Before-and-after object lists
****************

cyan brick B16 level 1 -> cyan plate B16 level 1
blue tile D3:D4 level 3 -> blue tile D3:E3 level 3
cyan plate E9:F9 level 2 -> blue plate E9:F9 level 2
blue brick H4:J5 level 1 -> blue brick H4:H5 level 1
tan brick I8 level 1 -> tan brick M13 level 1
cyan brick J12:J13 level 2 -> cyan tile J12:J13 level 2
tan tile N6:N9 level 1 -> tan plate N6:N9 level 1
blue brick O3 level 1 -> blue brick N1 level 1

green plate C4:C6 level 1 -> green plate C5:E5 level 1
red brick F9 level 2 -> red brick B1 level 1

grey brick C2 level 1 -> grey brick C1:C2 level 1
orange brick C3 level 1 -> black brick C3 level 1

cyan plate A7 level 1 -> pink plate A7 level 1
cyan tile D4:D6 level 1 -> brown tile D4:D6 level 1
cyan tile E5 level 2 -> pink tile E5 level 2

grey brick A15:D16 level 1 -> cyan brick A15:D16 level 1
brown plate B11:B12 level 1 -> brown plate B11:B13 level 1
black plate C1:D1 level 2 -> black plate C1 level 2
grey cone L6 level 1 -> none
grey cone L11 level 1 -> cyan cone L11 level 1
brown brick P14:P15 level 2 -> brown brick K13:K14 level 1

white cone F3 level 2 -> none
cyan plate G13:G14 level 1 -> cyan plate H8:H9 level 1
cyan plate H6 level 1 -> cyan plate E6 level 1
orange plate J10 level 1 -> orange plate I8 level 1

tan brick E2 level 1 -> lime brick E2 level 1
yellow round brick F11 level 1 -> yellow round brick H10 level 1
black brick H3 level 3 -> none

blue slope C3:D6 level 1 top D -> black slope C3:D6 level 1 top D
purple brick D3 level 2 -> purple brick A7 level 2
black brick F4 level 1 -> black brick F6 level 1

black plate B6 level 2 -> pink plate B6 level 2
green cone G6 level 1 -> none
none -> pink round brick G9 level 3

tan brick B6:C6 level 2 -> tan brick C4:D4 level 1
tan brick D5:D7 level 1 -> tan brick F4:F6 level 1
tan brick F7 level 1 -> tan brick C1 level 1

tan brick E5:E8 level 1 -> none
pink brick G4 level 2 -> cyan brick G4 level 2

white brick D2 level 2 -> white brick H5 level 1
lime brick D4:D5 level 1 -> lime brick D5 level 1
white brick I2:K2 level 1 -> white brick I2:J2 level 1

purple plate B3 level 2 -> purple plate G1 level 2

****************

* _WORK REQUIRED_
Read the entries above, then pull out the lines that include "green".

* _REPLY_
green plate C4:C6 level 1 -> green plate C5:E5 level 1
green cone G6 level 1 -> none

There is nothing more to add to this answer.